**EXERCISE DESCRIPTION:** Locate each line with the string "pure" in the listing below and copy it.

**THE RECORDS:**

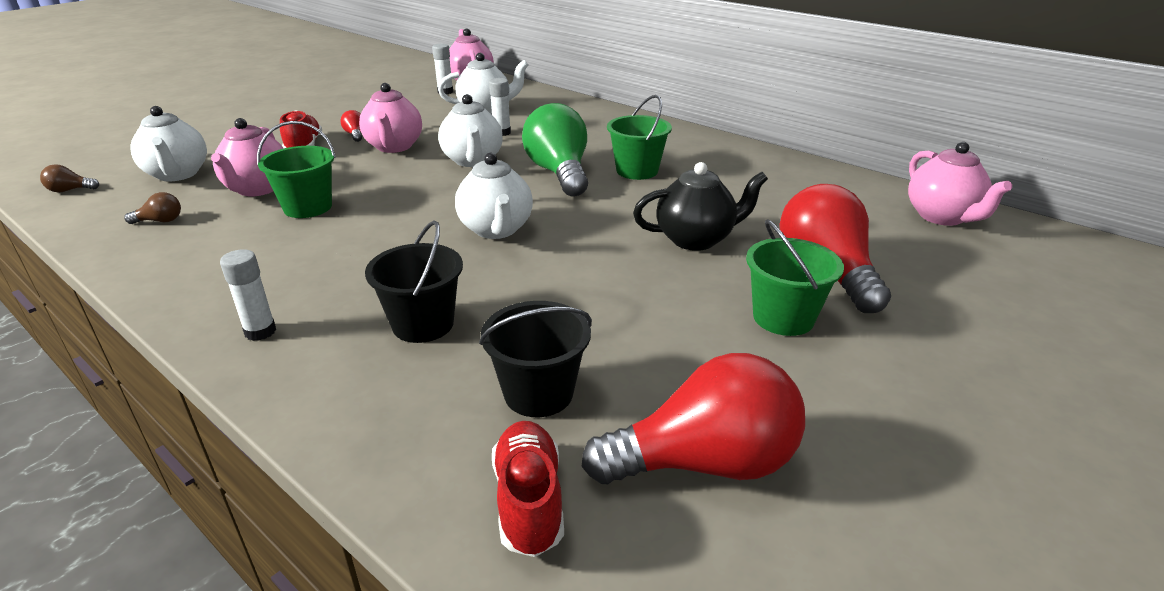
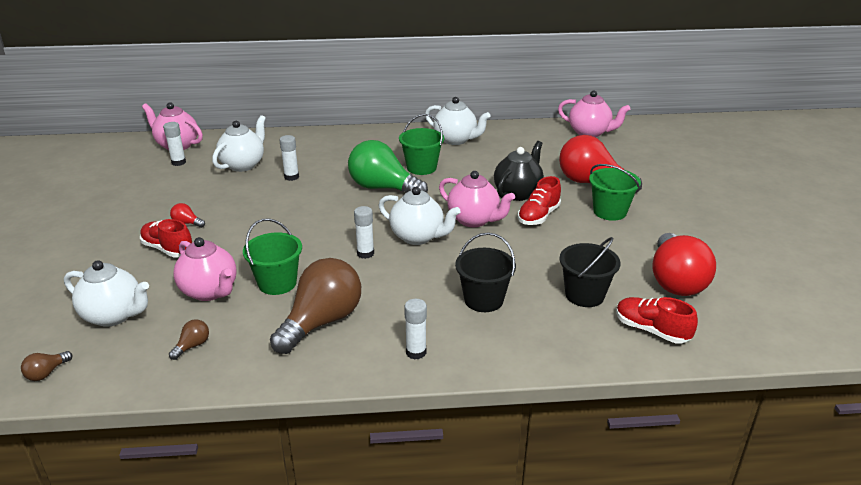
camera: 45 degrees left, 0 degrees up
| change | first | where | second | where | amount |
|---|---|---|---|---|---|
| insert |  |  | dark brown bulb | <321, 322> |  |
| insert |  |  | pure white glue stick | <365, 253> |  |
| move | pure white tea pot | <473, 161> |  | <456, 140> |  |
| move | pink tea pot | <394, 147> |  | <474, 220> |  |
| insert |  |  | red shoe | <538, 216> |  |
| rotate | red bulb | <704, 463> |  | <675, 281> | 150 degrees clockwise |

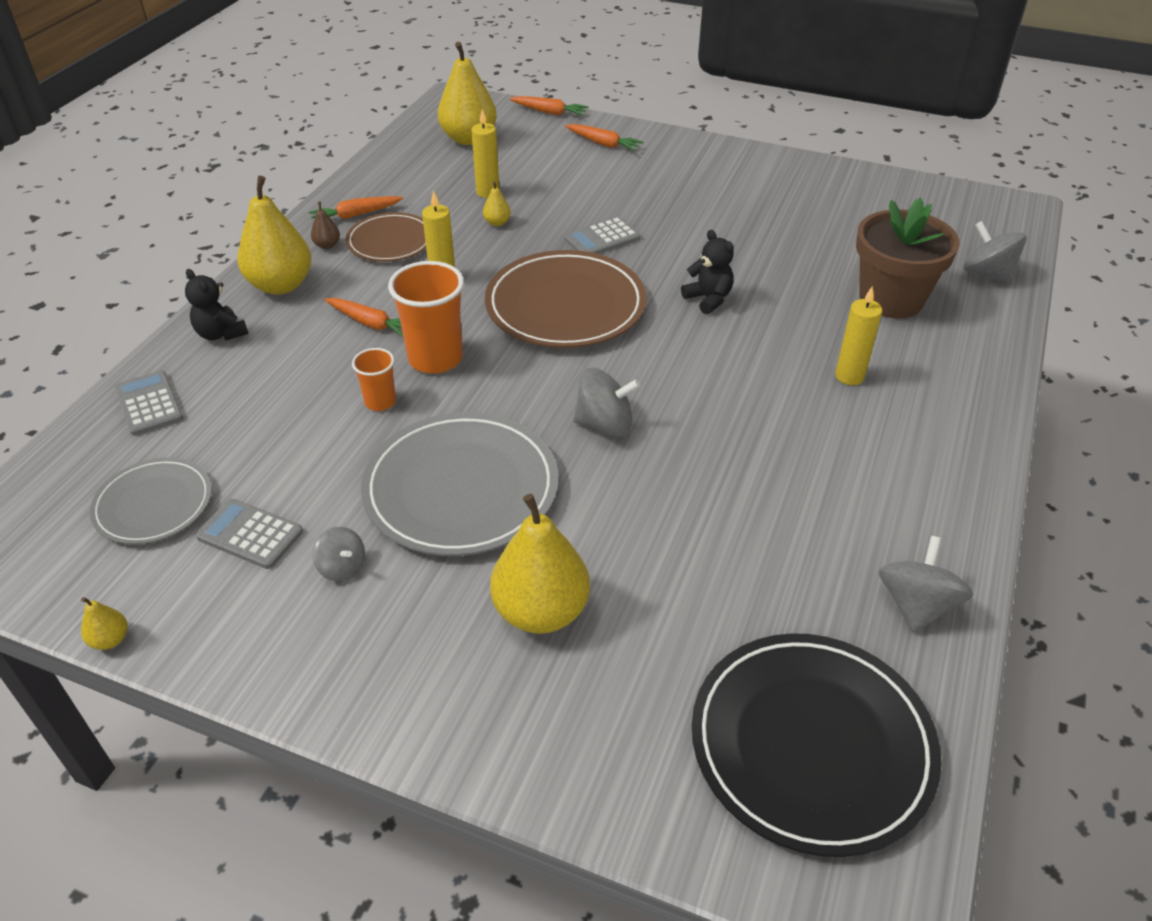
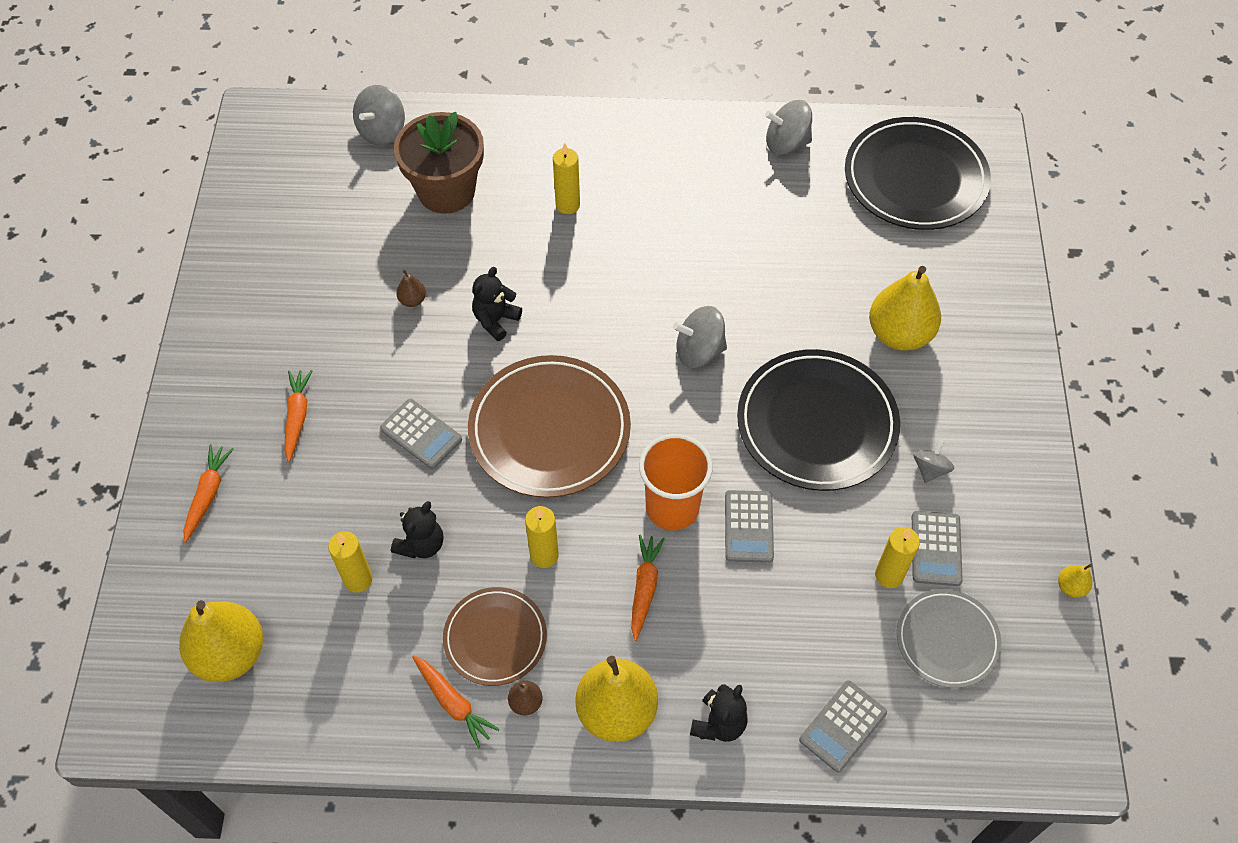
camera: 110 degrees left, 15 degrees up
| change | first | where | second | where | amount |
|---|---|---|---|---|---|
| move | orange carrot | <549, 112> |  | <297, 417> |  |
| replace | yellow pear fruit | <497, 222> | ebony stuffed bear | <421, 544> |  |
| insert |  |  | dark brown pear fruit | <412, 300> |  |
| rotate | grey whirligig | <605, 424> |  | <699, 351> | 75 degrees counterclockwise |
| replace | orange beaker | <380, 402> | grey adding machine | <748, 527> |  |
| recolor | grey plate | <461, 489> | ebony plate | <817, 423> |  |
| insert |  |  | yellow wax candle | <889, 575> |  |

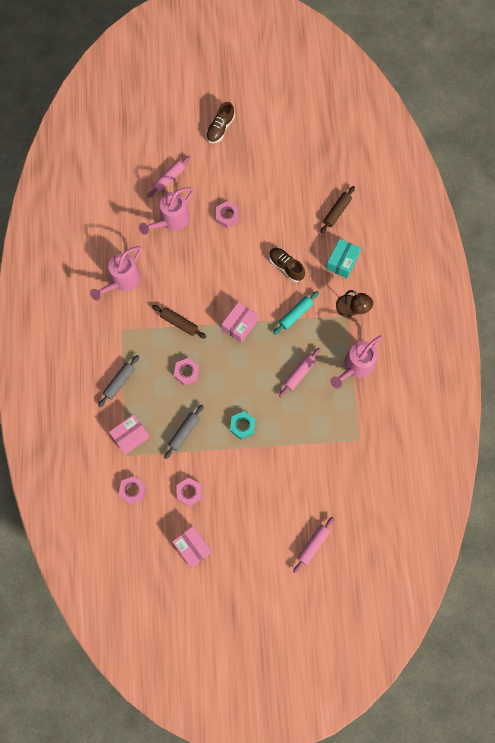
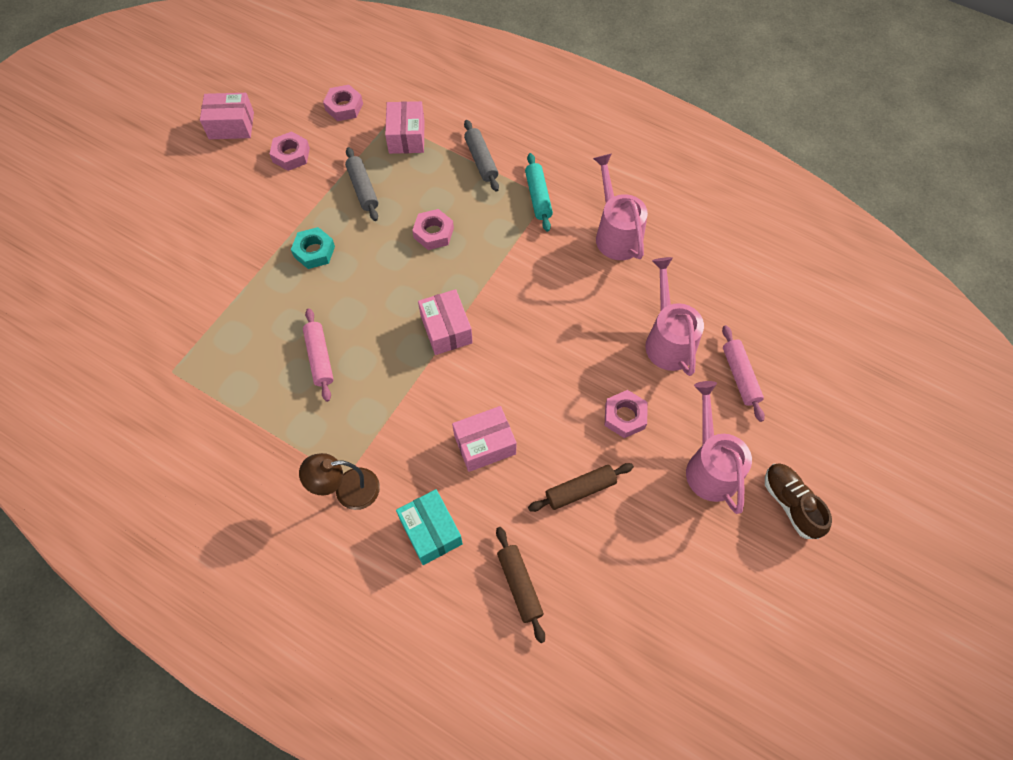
camera: 125 degrees right, 10 degrees down
| change | first | where | second | where | amount |
|---|---|---|---|---|---|
| replace | dark brown shoe | <286, 267> | pink parcel | <485, 444> |  |
| move | teal dough roller | <295, 314> |  | <538, 197> |  |
| move | dark brown dough roller | <179, 323> |  | <580, 490> |  |
| move | pink sprinkling can | <355, 366> |  | <710, 466> |  |
| delete | pink dough roller | <313, 545> |  |  |  |

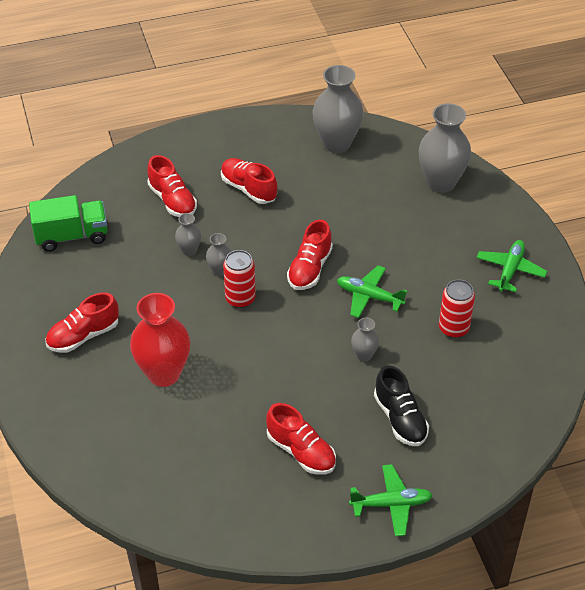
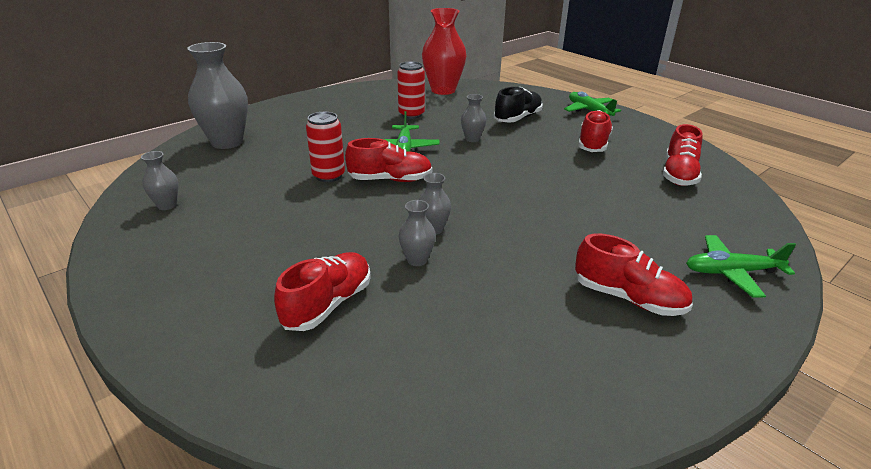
camera: 115 degrees left, 15 degrees down
| change | first | where | second | where | amount |
|---|---|---|---|---|---|
| resize | grey flower vase | <336, 143> |  | <167, 205> | x0.48 |
| move | red tin | <240, 299> |  | <328, 176> |  |
| move | red flower vase | <164, 373> |  | <443, 90> |  |
| move | red shoe | <248, 189> |  | <678, 174> |  |
| move | emerald plane | <510, 270> |  | <731, 272> |  |
| delete | emerald lorry | <72, 236> |  |  |  |

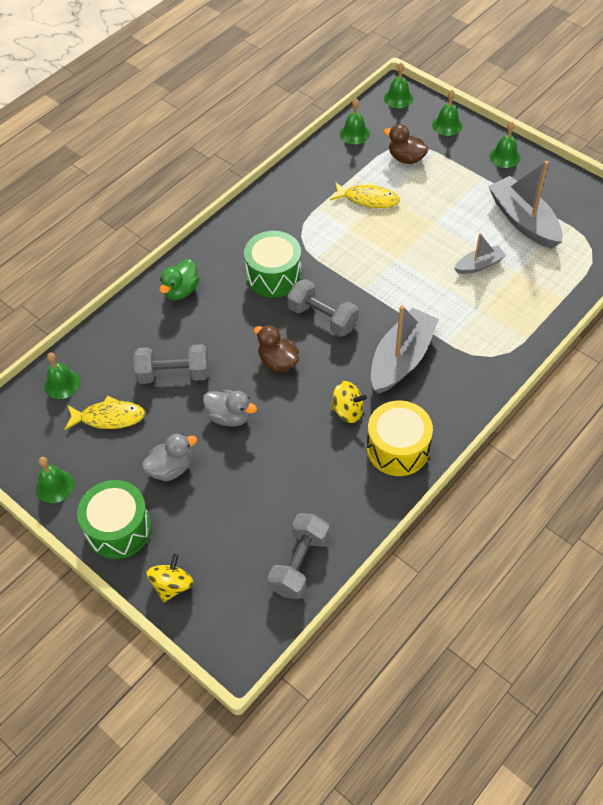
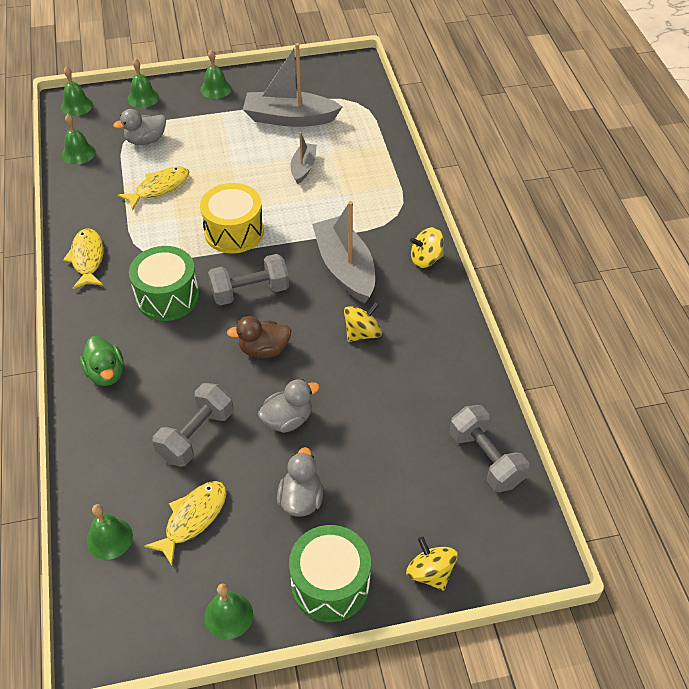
camera: 55 degrees left, 5 degrees down
| change | first | where | second | where | amount |
|---|---|---|---|---|---|
| insert |  |  | yellow fish figure | <87, 259> |  |
| recolor | dark brown duck | <406, 158> | grey duck | <146, 140> |  |
| move | yellow toy drum | <397, 448> |  | <234, 231> |  |
| insert |  |  | yellow whirligig | <426, 259> |  |

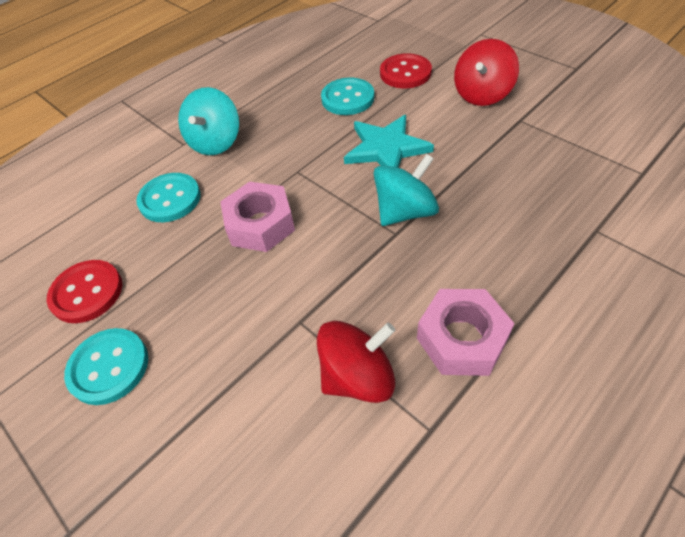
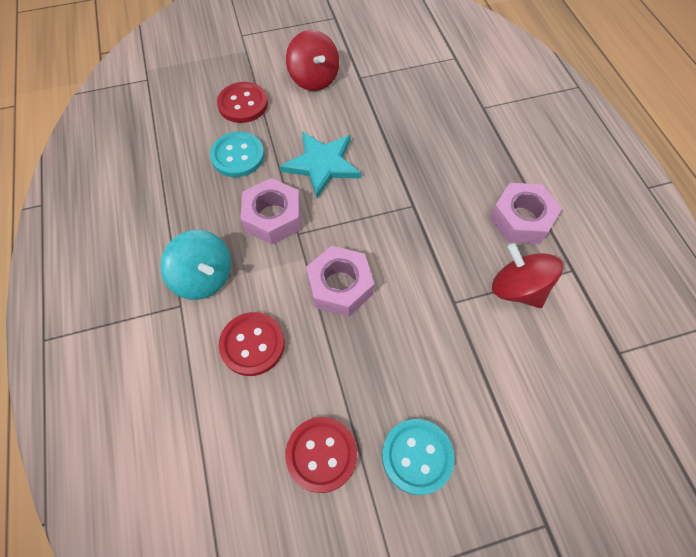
camera: 65 degrees left, 10 degrees up
| change | first | where | second | where | amount |
|---|---|---|---|---|---|
| recolor | teal shirt button | <170, 199> | red shirt button | <252, 344> |  |
| insert |  |  | pink hexagon nut | <273, 217> |  |
| rotate | red whirligig | <358, 376> |  | <517, 289> | 45 degrees counterclockwise |
| delete | teal whirligig | <405, 211> |  |  |  |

**EXERCISE SOLUTION:**
| insert |  |  | pure white glue stick | <365, 253> |  |
| move | pure white tea pot | <473, 161> |  | <456, 140> |  |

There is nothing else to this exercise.